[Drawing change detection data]

----------------

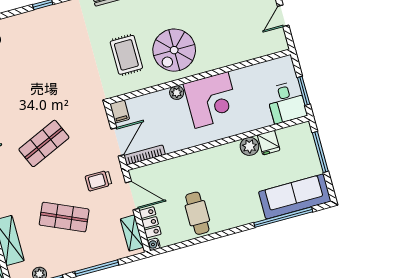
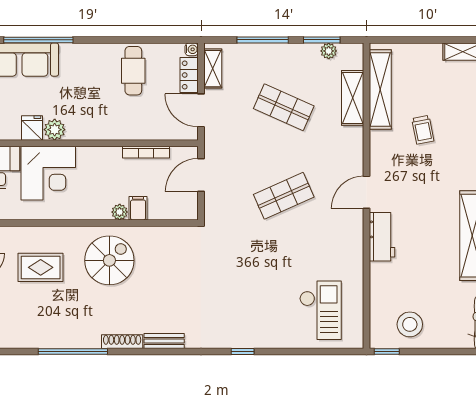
rug: (126, 55) -> (41, 267), moved, turned 90
corner desk: (211, 100) -> (48, 173), moved, turned 180
filing cabinet: (120, 112) -> (138, 208), moved
bookcase: (145, 155) -> (146, 152), moved
trolley: (99, 181) -> (234, 137), removed

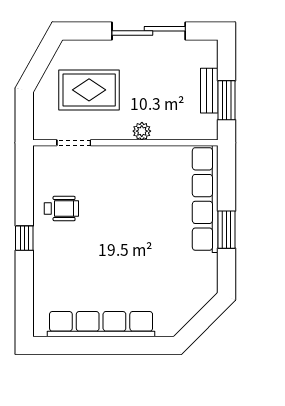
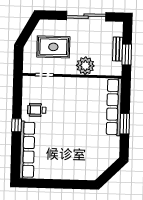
plant: (142, 131) -> (85, 66), width x1.87, depth x1.87
wheelchair: (61, 209) -> (37, 110), turned 180
row of seats: (101, 324) -> (27, 150), moved, turned 90

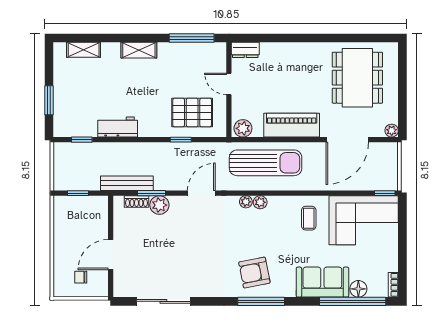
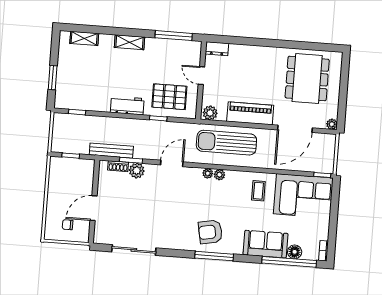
workbench: (118, 127) -> (127, 105), moved
sun lounger: (266, 163) -> (226, 143), turned 180

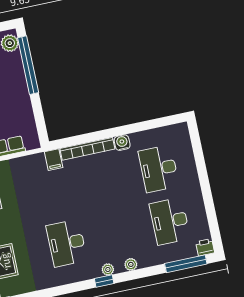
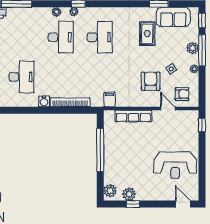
window: (28, 65) -> (100, 150), moved
filing cabinet: (54, 160) -> (110, 100), moved
desk: (170, 221) -> (61, 37), moved

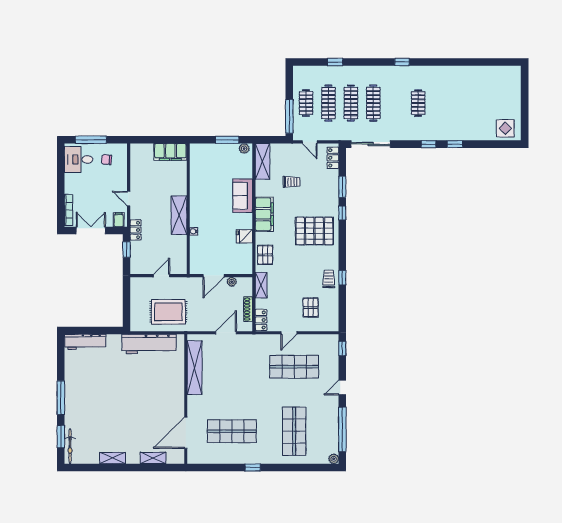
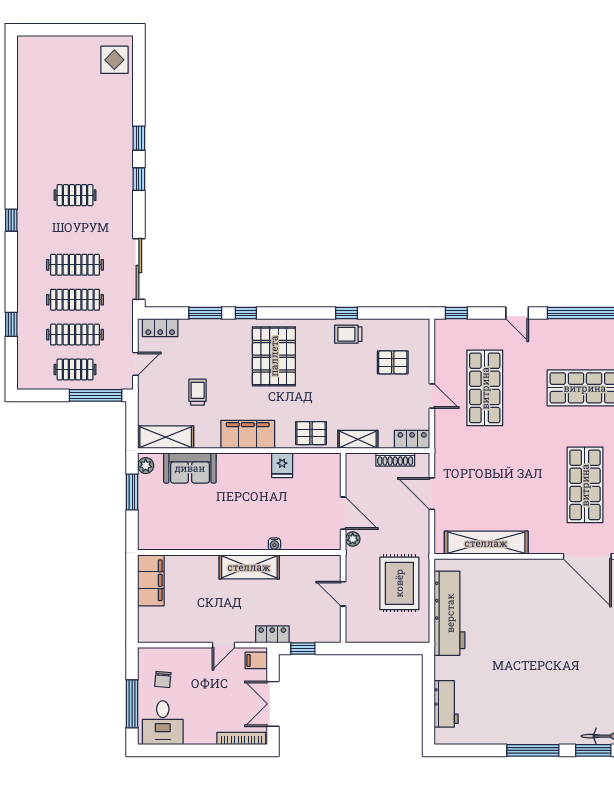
sofa: (243, 196) -> (190, 468), moved
plant: (232, 282) -> (353, 539), moved
workbench: (85, 342) -> (446, 704), width x0.73

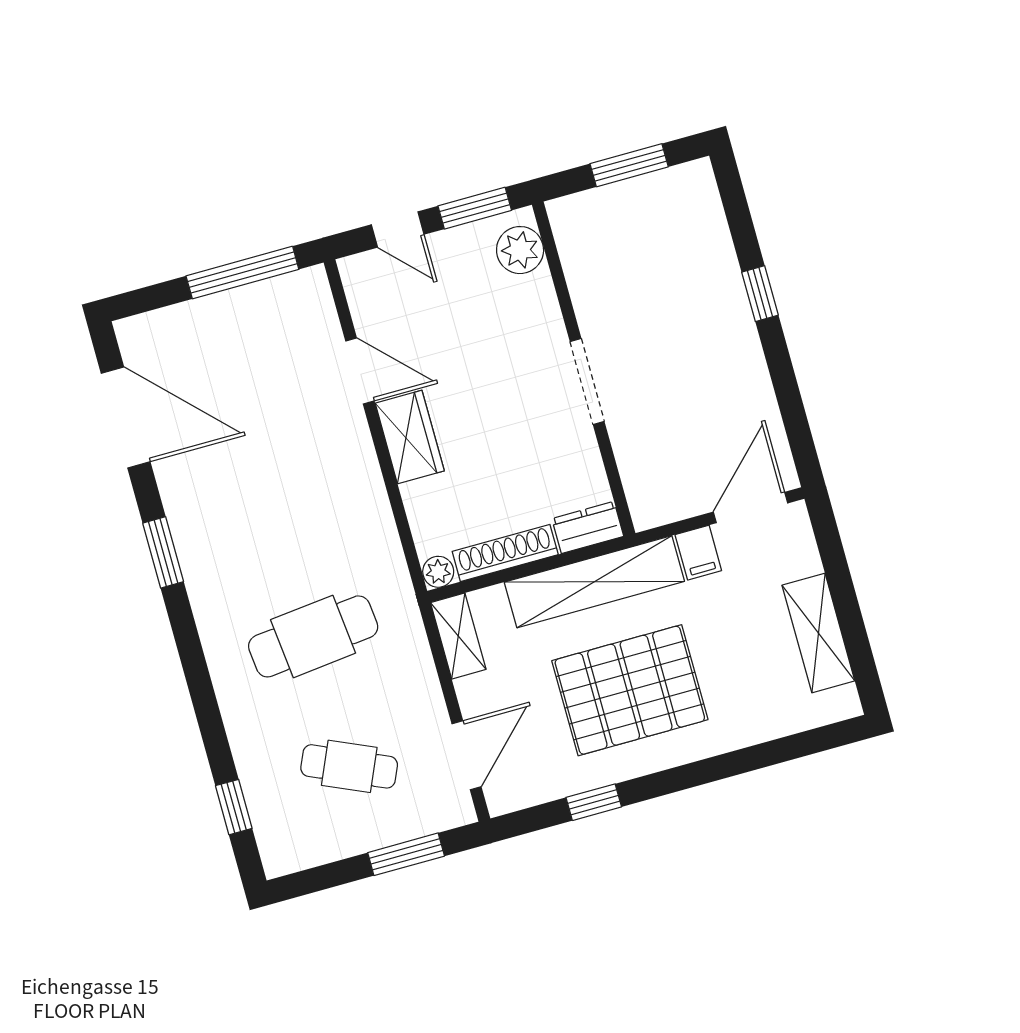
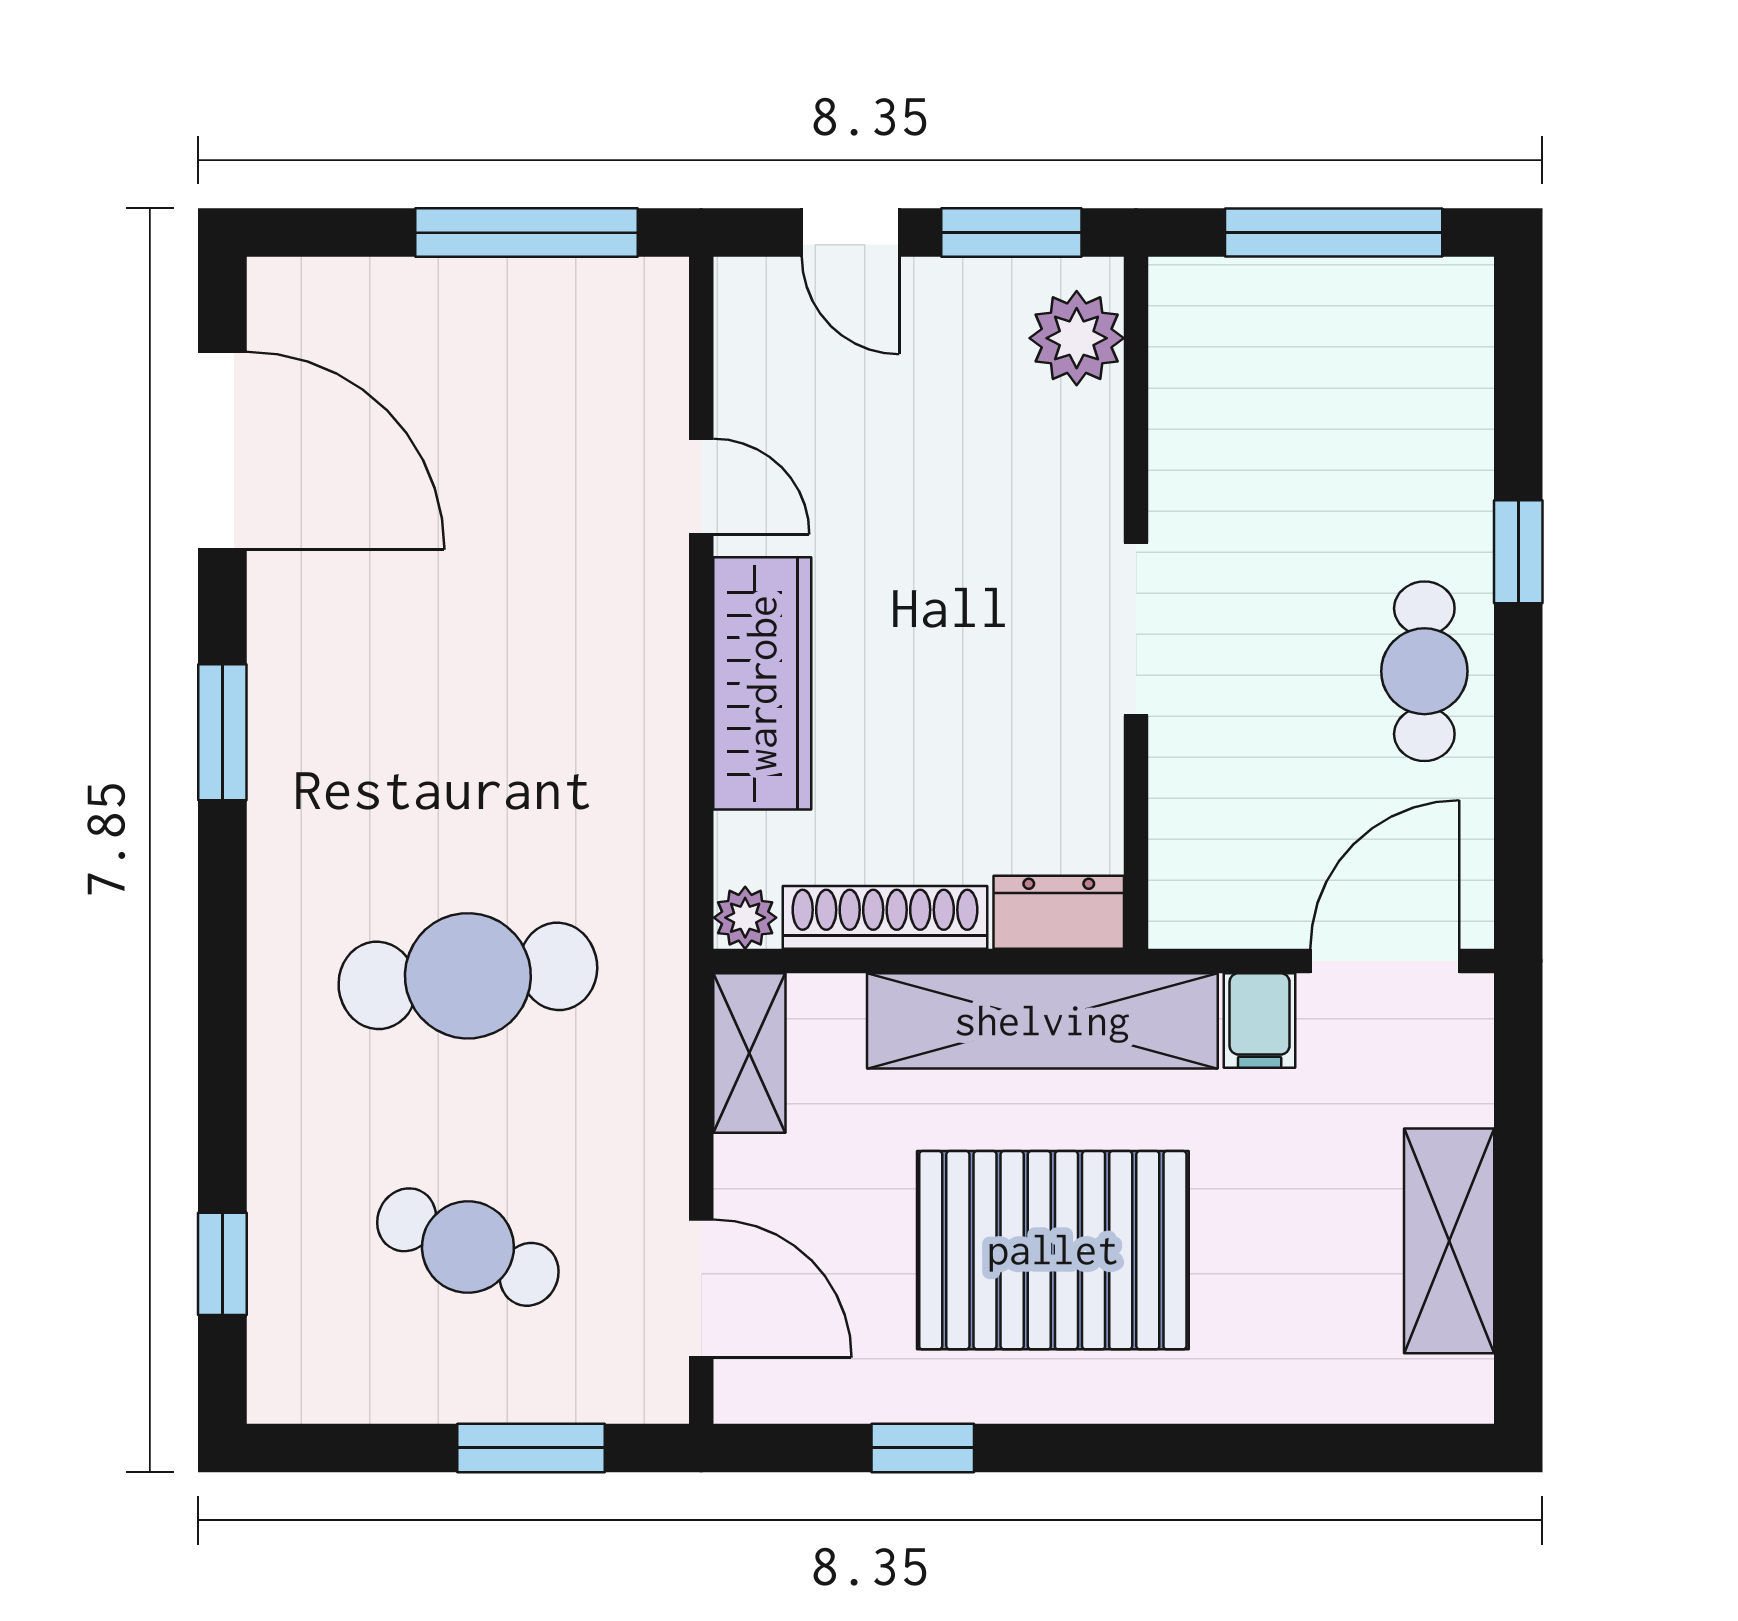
window: (629, 165) -> (1334, 233), width x1.44
cafe table: (731, 363) -> (1424, 671), added
door: (360, 371) -> (701, 486), width x0.73
wardrobe: (410, 437) -> (762, 683), width x1.50
door: (466, 755) -> (701, 1288), hinge flipped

----------------

● **Job item**: Starting at the line above that holds "filing cabinet: (54, 160)", repeat every line exactly down to and including the line that holds "cafe table: (731, 363) -> (1424, 671), added", then stop. Do not carry over any pictures.

● **Answer space**:
filing cabinet: (54, 160) -> (110, 100), moved
desk: (170, 221) -> (61, 37), moved

sofa: (243, 196) -> (190, 468), moved
plant: (232, 282) -> (353, 539), moved
workbench: (85, 342) -> (446, 704), width x0.73

window: (629, 165) -> (1334, 233), width x1.44
cafe table: (731, 363) -> (1424, 671), added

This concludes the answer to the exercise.